Collection entries
------------------------------------

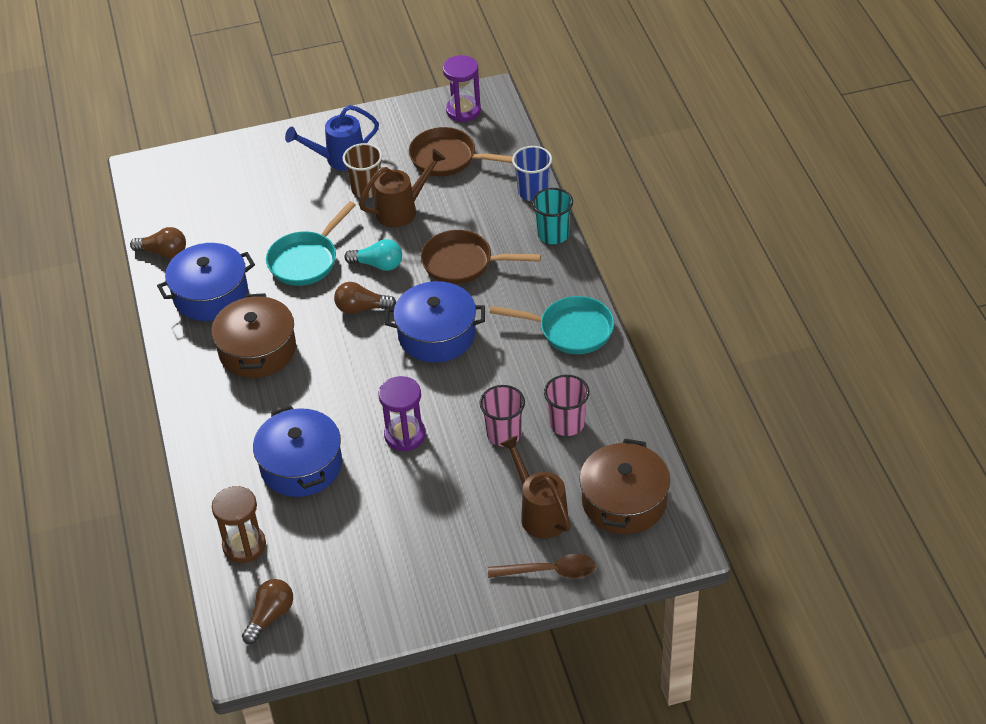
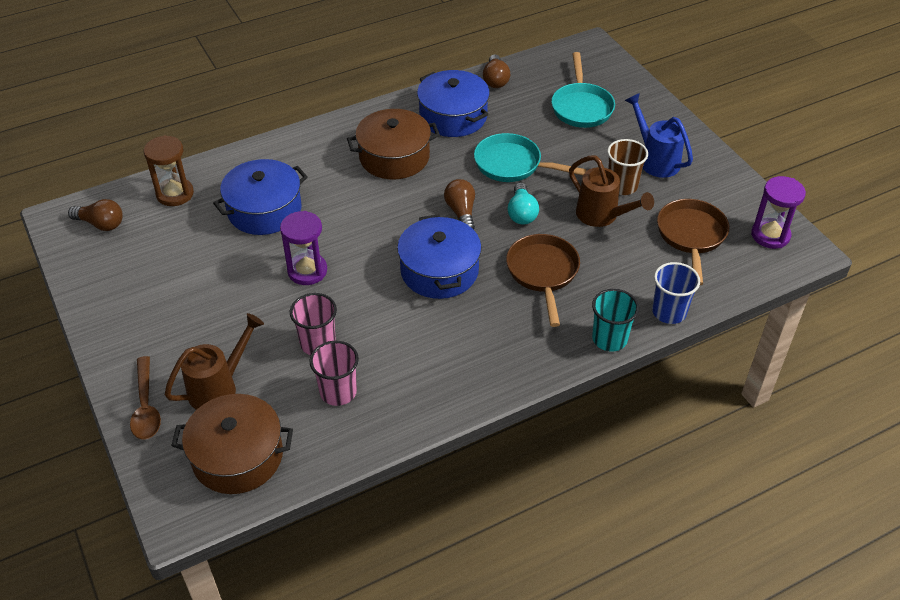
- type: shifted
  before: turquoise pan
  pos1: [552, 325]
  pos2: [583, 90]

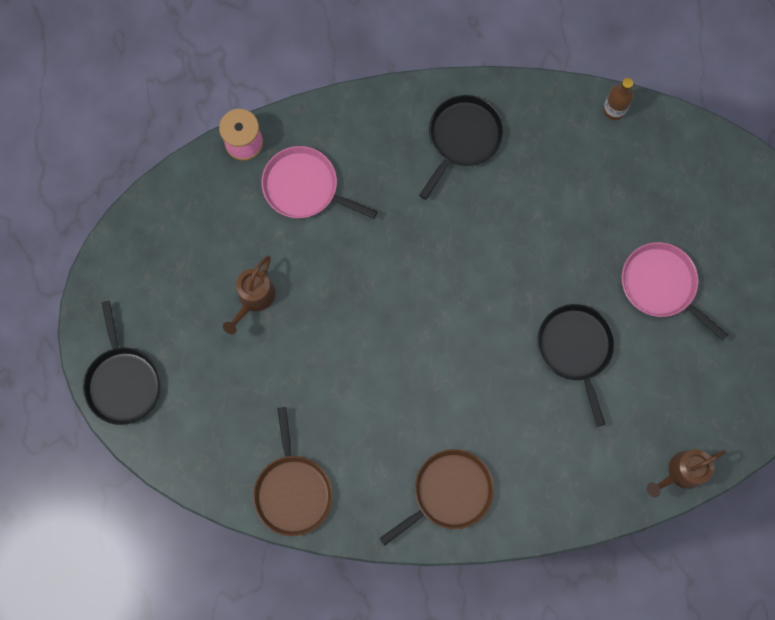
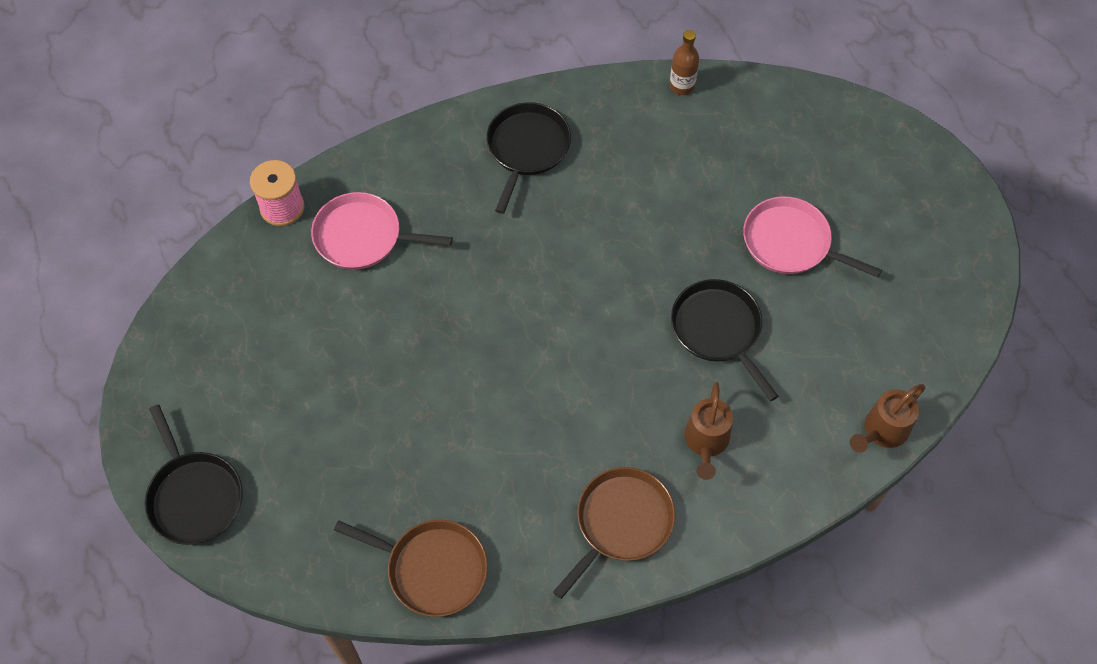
- type: shifted
  before: brown watering can
  pos1: [249, 294]
  pos2: [709, 431]
- type: rotated
  before: brown pan
  pos1: [293, 471]
  pos2: [411, 568]
  turn: -45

------------------------------------

Assignment
Copy, without any change, the lines from the one that contains "pos2: [709, 431]" to the final line of the entries above.

Solved problem
  pos2: [709, 431]
- type: rotated
  before: brown pan
  pos1: [293, 471]
  pos2: [411, 568]
  turn: -45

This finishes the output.